══ Records provided ══
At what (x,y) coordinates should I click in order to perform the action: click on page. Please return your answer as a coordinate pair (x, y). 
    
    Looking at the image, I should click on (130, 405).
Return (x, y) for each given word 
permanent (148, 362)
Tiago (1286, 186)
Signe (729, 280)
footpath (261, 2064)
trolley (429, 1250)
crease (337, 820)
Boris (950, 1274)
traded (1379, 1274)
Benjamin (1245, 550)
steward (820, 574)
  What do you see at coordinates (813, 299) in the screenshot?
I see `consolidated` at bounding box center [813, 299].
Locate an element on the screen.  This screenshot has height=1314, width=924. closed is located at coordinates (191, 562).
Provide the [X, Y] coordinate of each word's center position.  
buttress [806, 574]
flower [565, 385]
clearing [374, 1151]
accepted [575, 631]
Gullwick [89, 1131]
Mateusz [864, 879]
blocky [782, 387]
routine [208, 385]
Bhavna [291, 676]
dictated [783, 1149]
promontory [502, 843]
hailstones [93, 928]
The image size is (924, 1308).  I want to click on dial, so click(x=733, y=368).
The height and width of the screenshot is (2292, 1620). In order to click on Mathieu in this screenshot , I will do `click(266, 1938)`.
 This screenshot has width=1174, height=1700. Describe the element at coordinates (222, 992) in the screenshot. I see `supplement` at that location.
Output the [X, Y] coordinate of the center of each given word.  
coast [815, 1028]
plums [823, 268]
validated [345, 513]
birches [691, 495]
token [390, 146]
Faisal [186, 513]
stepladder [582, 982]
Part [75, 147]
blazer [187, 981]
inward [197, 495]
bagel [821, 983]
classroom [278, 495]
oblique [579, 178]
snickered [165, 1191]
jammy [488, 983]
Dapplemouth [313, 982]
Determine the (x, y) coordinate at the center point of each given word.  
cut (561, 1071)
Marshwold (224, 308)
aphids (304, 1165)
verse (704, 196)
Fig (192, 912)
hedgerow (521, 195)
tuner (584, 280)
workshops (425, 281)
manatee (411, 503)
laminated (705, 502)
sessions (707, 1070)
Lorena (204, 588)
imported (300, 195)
═══
### Short problem
Render every line of the records above as a JSON list of strings, one string per line, skipping blank lines.

### Final result
[
  "At what (x,y) coordinates should I click in order to perform the action: click on page. Please return your answer as a coordinate pair (x, y). ",
  "    Looking at the image, I should click on (130, 405).",
  "Return (x, y) for each given word ",
  "permanent (148, 362)",
  "Tiago (1286, 186)",
  "Signe (729, 280)",
  "footpath (261, 2064)",
  "trolley (429, 1250)",
  "crease (337, 820)",
  "Boris (950, 1274)",
  "traded (1379, 1274)",
  "Benjamin (1245, 550)",
  "steward (820, 574)",
  "  What do you see at coordinates (813, 299) in the screenshot?",
  "I see `consolidated` at bounding box center [813, 299].",
  "Locate an element on the screen.  This screenshot has height=1314, width=924. closed is located at coordinates (191, 562).",
  "Provide the [X, Y] coordinate of each word's center position.  ",
  "buttress [806, 574]",
  "flower [565, 385]",
  "clearing [374, 1151]",
  "accepted [575, 631]",
  "Gullwick [89, 1131]",
  "Mateusz [864, 879]",
  "blocky [782, 387]",
  "routine [208, 385]",
  "Bhavna [291, 676]",
  "dictated [783, 1149]",
  "promontory [502, 843]",
  "hailstones [93, 928]",
  "The image size is (924, 1308).  I want to click on dial, so click(x=733, y=368).",
  "The height and width of the screenshot is (2292, 1620). In order to click on Mathieu in this screenshot , I will do `click(266, 1938)`.",
  " This screenshot has width=1174, height=1700. Describe the element at coordinates (222, 992) in the screenshot. I see `supplement` at that location.",
  "Output the [X, Y] coordinate of the center of each given word.  ",
  "coast [815, 1028]",
  "plums [823, 268]",
  "validated [345, 513]",
  "birches [691, 495]",
  "token [390, 146]",
  "Faisal [186, 513]",
  "stepladder [582, 982]",
  "Part [75, 147]",
  "blazer [187, 981]",
  "inward [197, 495]",
  "bagel [821, 983]",
  "classroom [278, 495]",
  "oblique [579, 178]",
  "snickered [165, 1191]",
  "jammy [488, 983]",
  "Dapplemouth [313, 982]",
  "Determine the (x, y) coordinate at the center point of each given word.  ",
  "cut (561, 1071)",
  "Marshwold (224, 308)",
  "aphids (304, 1165)",
  "verse (704, 196)",
  "Fig (192, 912)",
  "hedgerow (521, 195)",
  "tuner (584, 280)",
  "workshops (425, 281)",
  "manatee (411, 503)",
  "laminated (705, 502)",
  "sessions (707, 1070)",
  "Lorena (204, 588)",
  "imported (300, 195)"
]